- _TASK PROMPT_
In the entries below, find the line with "(275, 61) = (99, 541): blue" and the line with "(506, 332) = (338, 161): blue". Reproduce those two lines and every line between them exactly, and nothing more.

** Opening RECORD EXTRACTS block **

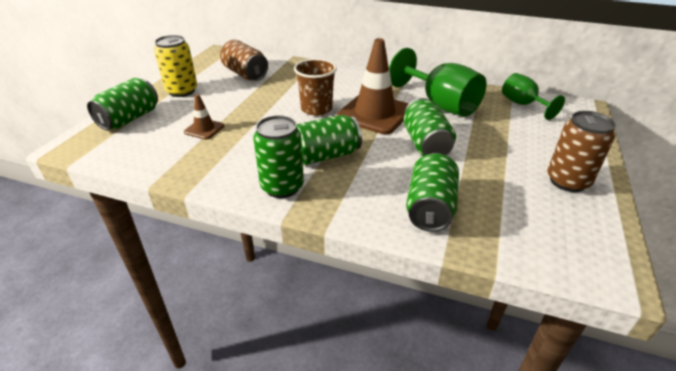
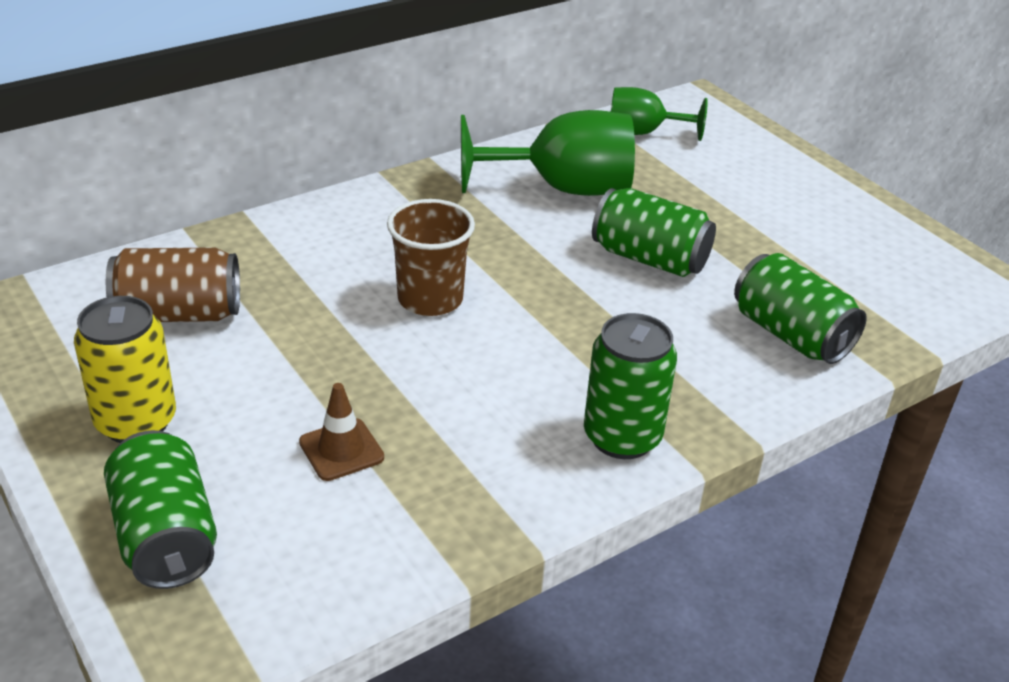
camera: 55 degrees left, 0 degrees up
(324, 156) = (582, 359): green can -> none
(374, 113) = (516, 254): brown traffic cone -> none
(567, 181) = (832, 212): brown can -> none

** Closing RECORD EXTRACTS block **
** Opening RECORD EXTRACTS block **

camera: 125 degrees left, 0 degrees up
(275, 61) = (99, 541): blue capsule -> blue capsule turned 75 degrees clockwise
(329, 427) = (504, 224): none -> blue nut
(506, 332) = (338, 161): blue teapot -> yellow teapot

** Closing RECORD EXTRACTS block **

- _WRITTEN RESPONSE_
(275, 61) = (99, 541): blue capsule -> blue capsule turned 75 degrees clockwise
(329, 427) = (504, 224): none -> blue nut
(506, 332) = (338, 161): blue teapot -> yellow teapot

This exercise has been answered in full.